(DATA SHOWN):
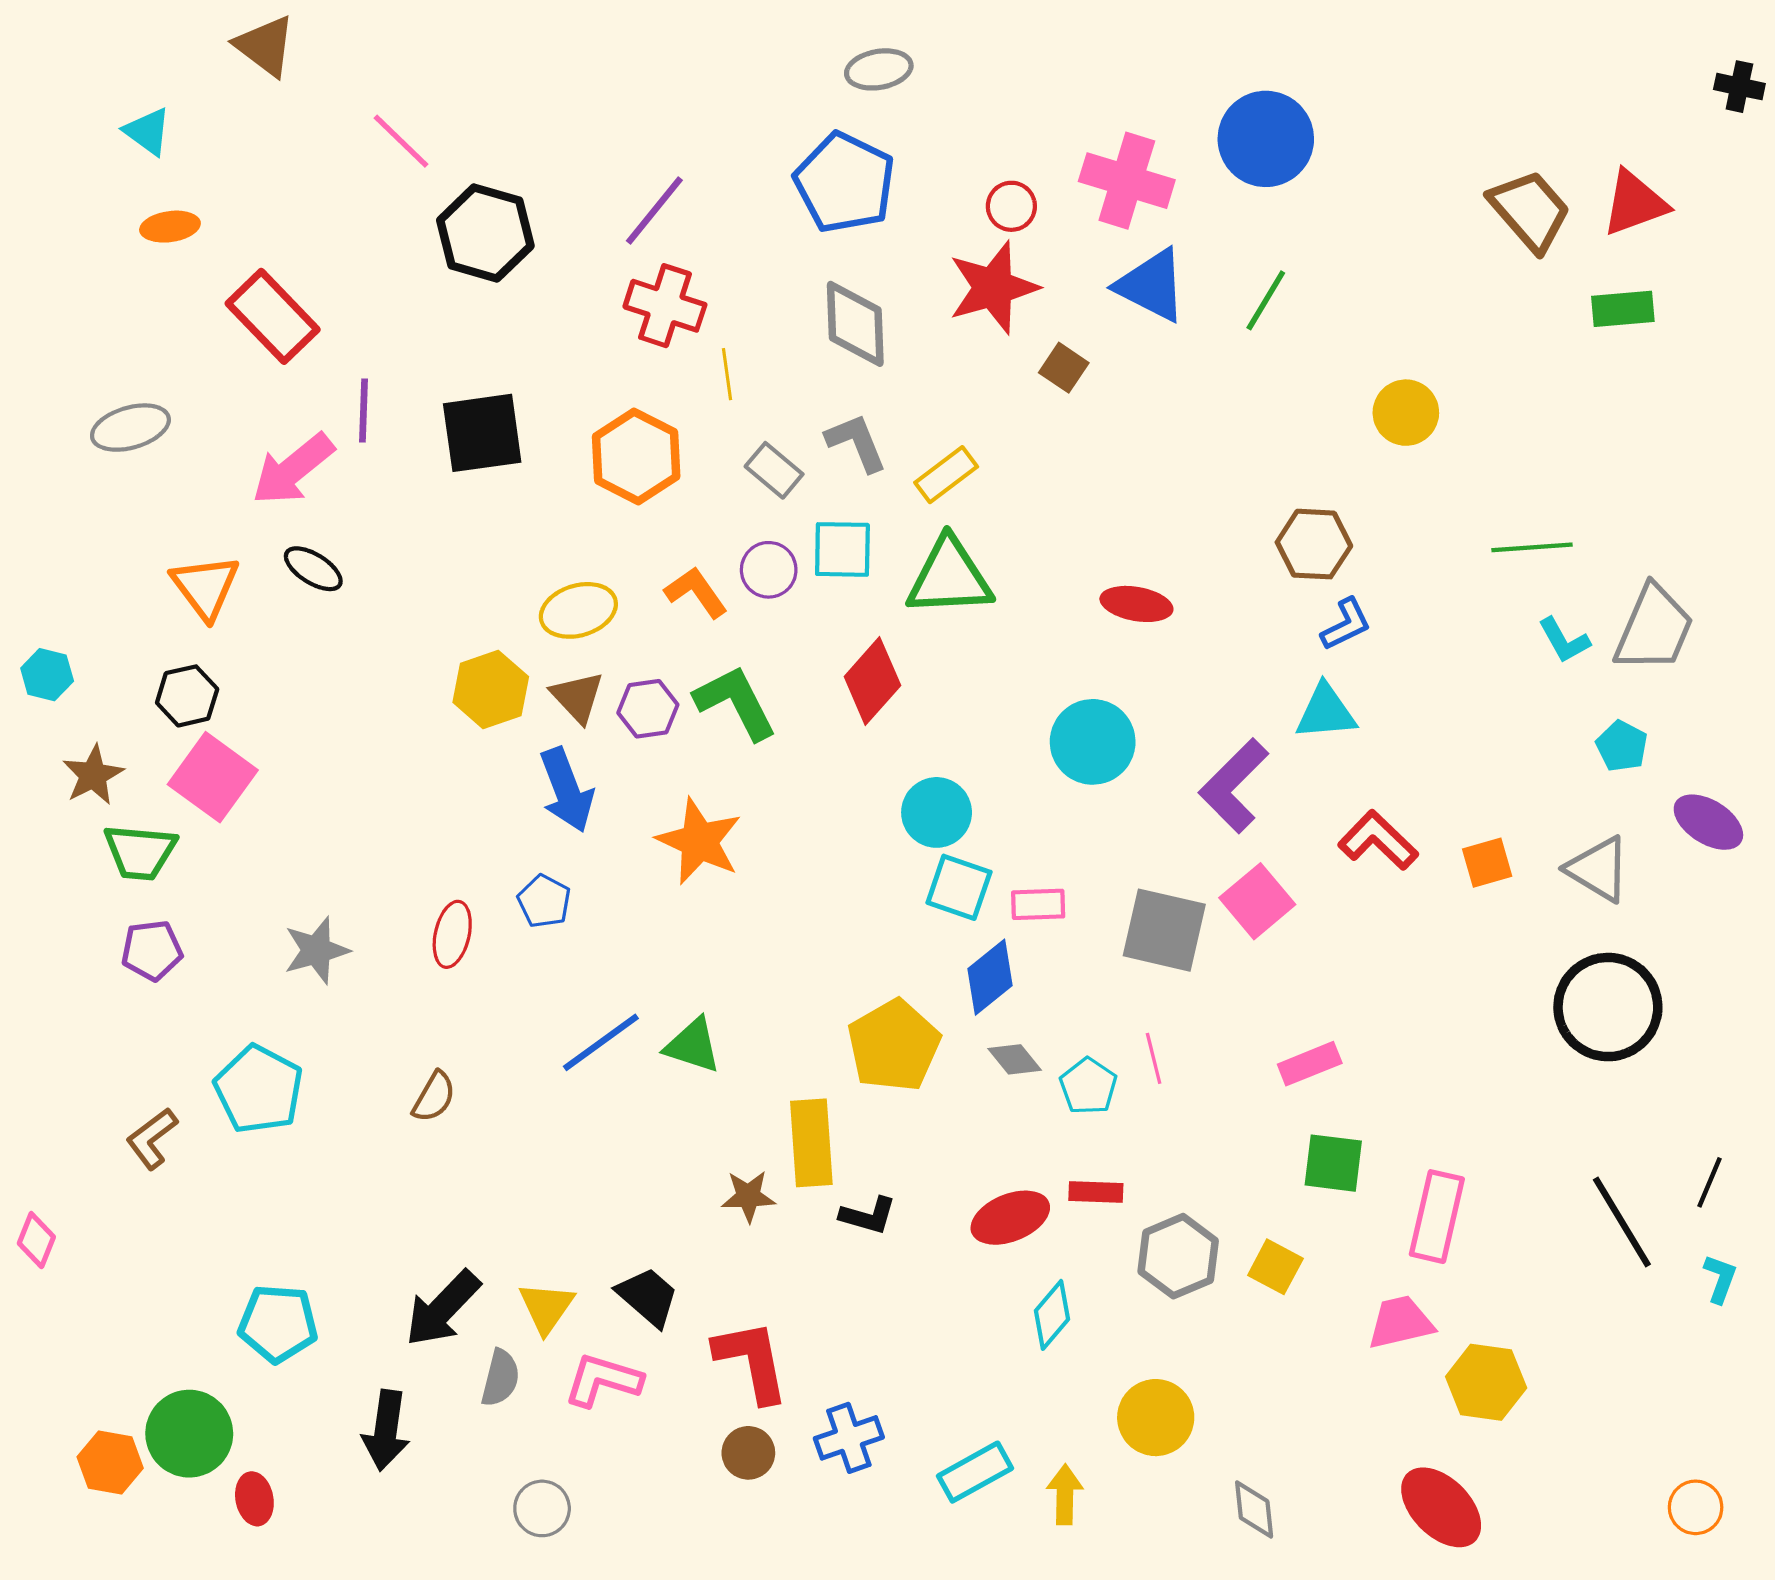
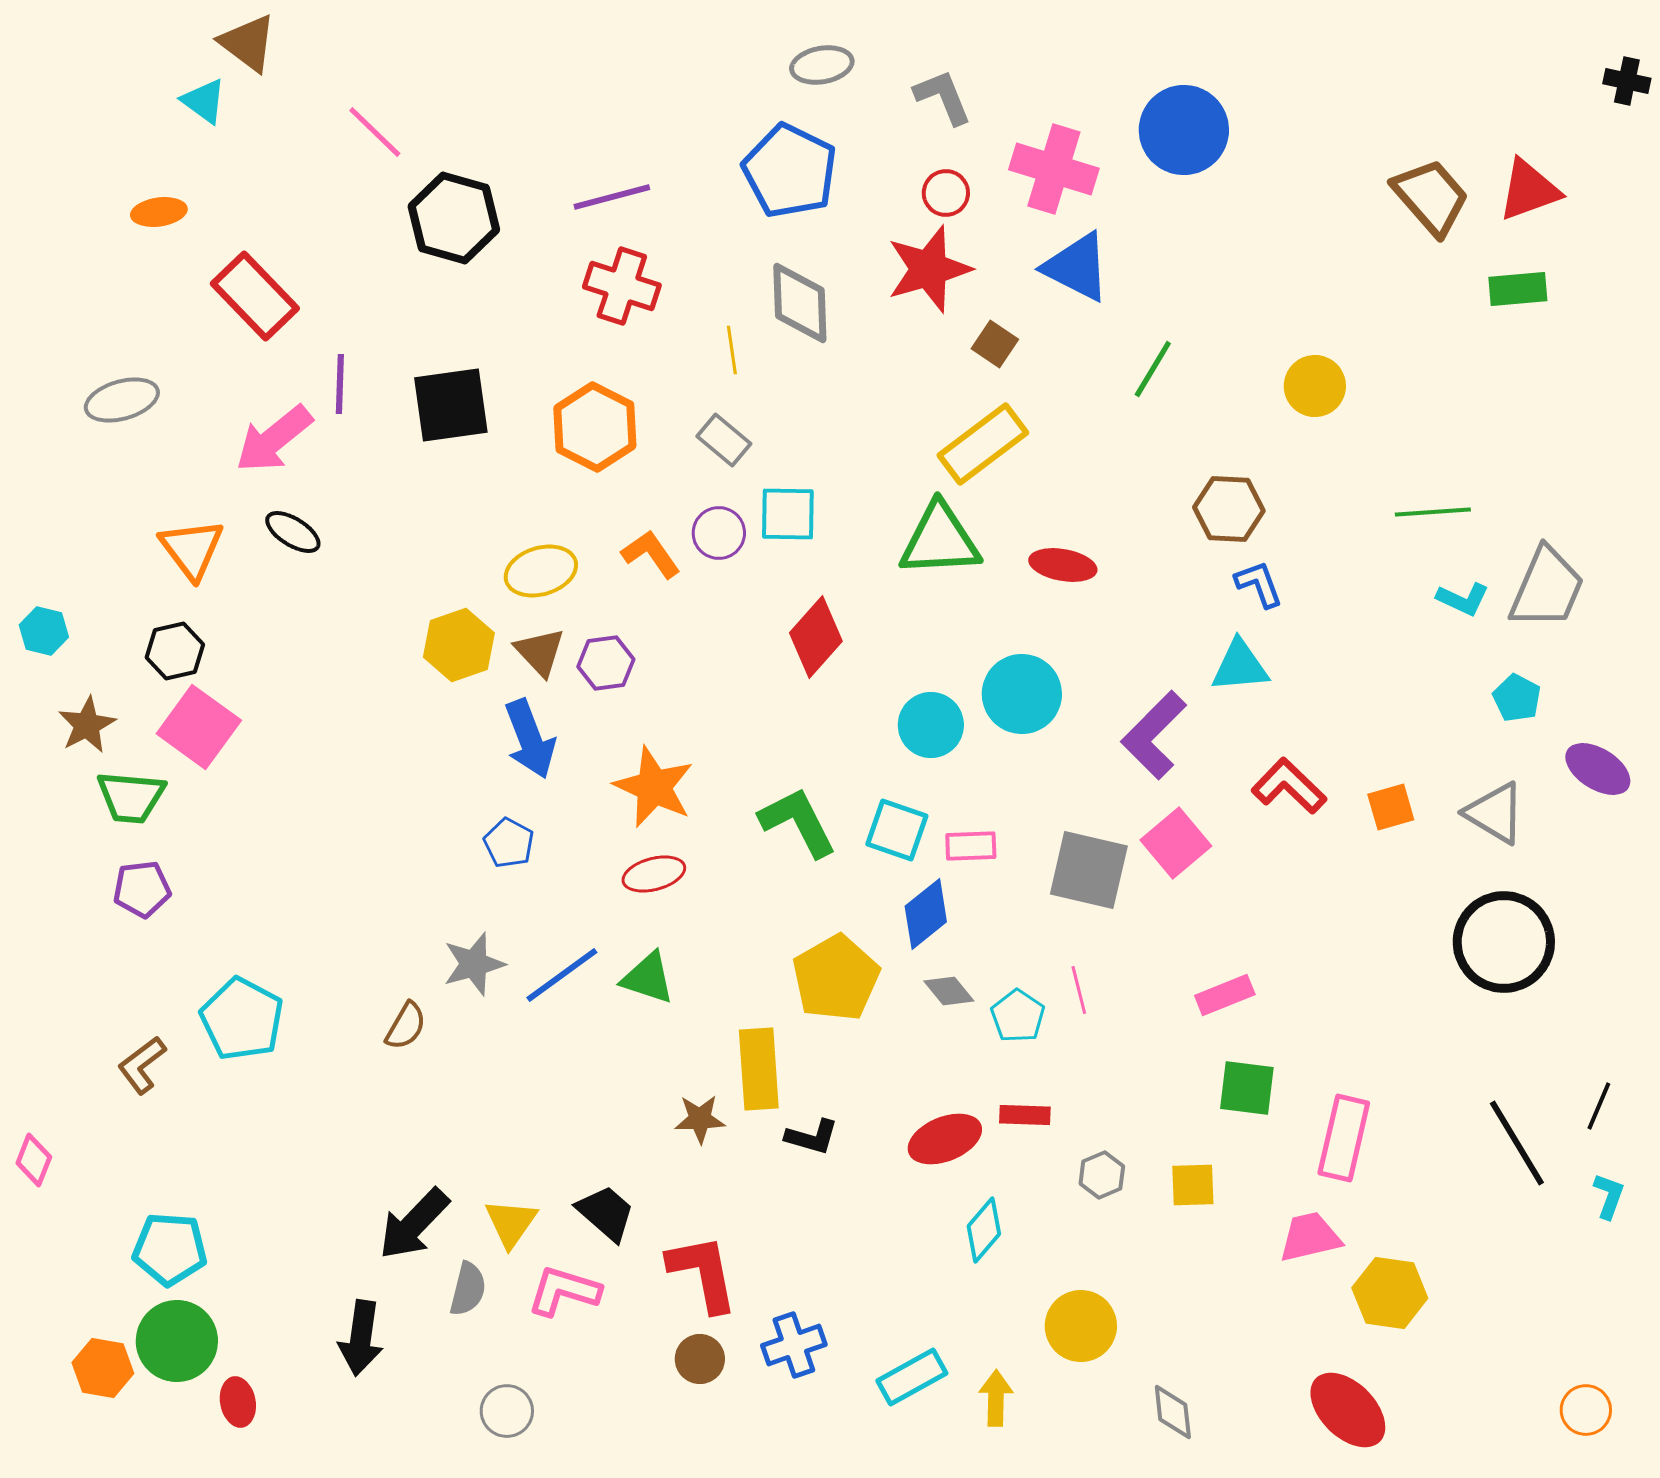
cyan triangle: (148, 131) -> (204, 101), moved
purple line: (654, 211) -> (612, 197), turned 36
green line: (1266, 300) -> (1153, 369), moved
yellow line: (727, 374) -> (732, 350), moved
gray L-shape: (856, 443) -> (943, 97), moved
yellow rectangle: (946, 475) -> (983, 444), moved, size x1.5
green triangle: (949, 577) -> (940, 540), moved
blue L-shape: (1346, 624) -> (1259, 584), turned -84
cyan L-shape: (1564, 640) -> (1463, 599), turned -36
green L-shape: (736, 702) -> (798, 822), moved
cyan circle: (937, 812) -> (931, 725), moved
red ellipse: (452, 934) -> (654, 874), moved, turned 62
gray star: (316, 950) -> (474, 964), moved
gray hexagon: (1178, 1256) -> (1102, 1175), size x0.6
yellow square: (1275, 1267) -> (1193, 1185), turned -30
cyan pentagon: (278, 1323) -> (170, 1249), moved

--

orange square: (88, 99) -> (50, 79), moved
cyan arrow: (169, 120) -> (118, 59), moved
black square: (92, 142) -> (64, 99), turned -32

(WORK REQUIRED): Look above for the line with "cyan arrow: (169, 120) -> (118, 59), moved" and the line with "black square: (92, 142)". Retype those two lines and every line between them exactly, adding nothing.

(EXERCISE SOLUTION):
cyan arrow: (169, 120) -> (118, 59), moved
black square: (92, 142) -> (64, 99), turned -32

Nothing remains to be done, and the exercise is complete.